Study material Start Marker

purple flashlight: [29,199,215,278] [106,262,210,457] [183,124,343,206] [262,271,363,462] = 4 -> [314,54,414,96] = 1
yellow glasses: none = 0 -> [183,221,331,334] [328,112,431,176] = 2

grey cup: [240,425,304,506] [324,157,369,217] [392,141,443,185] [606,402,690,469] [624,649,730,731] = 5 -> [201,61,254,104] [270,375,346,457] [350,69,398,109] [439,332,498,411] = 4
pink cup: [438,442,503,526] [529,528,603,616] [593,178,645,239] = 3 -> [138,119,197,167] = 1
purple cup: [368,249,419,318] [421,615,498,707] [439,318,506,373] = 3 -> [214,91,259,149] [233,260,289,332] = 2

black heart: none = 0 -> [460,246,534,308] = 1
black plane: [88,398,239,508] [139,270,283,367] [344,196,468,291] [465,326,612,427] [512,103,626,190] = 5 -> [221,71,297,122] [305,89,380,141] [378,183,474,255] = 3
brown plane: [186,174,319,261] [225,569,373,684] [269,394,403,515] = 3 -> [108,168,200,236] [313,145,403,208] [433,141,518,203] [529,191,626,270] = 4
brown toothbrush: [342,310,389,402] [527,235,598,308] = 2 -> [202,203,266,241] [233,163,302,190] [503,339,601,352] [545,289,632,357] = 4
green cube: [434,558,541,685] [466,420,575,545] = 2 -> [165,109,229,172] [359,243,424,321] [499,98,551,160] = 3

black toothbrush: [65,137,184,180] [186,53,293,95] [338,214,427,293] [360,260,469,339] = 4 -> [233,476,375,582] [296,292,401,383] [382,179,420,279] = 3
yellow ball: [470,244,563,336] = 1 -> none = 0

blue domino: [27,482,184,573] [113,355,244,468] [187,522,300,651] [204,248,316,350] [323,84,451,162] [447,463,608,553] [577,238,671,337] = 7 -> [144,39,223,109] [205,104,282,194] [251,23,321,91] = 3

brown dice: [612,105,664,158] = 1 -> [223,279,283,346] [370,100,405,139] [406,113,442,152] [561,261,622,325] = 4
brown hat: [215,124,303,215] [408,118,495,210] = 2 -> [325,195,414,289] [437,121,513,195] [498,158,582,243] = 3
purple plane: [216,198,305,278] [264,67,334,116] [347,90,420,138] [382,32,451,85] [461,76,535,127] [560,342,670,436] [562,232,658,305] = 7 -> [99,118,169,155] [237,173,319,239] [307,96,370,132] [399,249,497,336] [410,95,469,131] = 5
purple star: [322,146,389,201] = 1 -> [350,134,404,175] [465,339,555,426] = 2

Study material End Marker

* **Exercise goal**: The required output is the exact run of lines from the one with "black plane: [88,398,239,508]" through the final line of the entries.

* **Answer area**:
black plane: [88,398,239,508] [139,270,283,367] [344,196,468,291] [465,326,612,427] [512,103,626,190] = 5 -> [221,71,297,122] [305,89,380,141] [378,183,474,255] = 3
brown plane: [186,174,319,261] [225,569,373,684] [269,394,403,515] = 3 -> [108,168,200,236] [313,145,403,208] [433,141,518,203] [529,191,626,270] = 4
brown toothbrush: [342,310,389,402] [527,235,598,308] = 2 -> [202,203,266,241] [233,163,302,190] [503,339,601,352] [545,289,632,357] = 4
green cube: [434,558,541,685] [466,420,575,545] = 2 -> [165,109,229,172] [359,243,424,321] [499,98,551,160] = 3

black toothbrush: [65,137,184,180] [186,53,293,95] [338,214,427,293] [360,260,469,339] = 4 -> [233,476,375,582] [296,292,401,383] [382,179,420,279] = 3
yellow ball: [470,244,563,336] = 1 -> none = 0

blue domino: [27,482,184,573] [113,355,244,468] [187,522,300,651] [204,248,316,350] [323,84,451,162] [447,463,608,553] [577,238,671,337] = 7 -> [144,39,223,109] [205,104,282,194] [251,23,321,91] = 3

brown dice: [612,105,664,158] = 1 -> [223,279,283,346] [370,100,405,139] [406,113,442,152] [561,261,622,325] = 4
brown hat: [215,124,303,215] [408,118,495,210] = 2 -> [325,195,414,289] [437,121,513,195] [498,158,582,243] = 3
purple plane: [216,198,305,278] [264,67,334,116] [347,90,420,138] [382,32,451,85] [461,76,535,127] [560,342,670,436] [562,232,658,305] = 7 -> [99,118,169,155] [237,173,319,239] [307,96,370,132] [399,249,497,336] [410,95,469,131] = 5
purple star: [322,146,389,201] = 1 -> [350,134,404,175] [465,339,555,426] = 2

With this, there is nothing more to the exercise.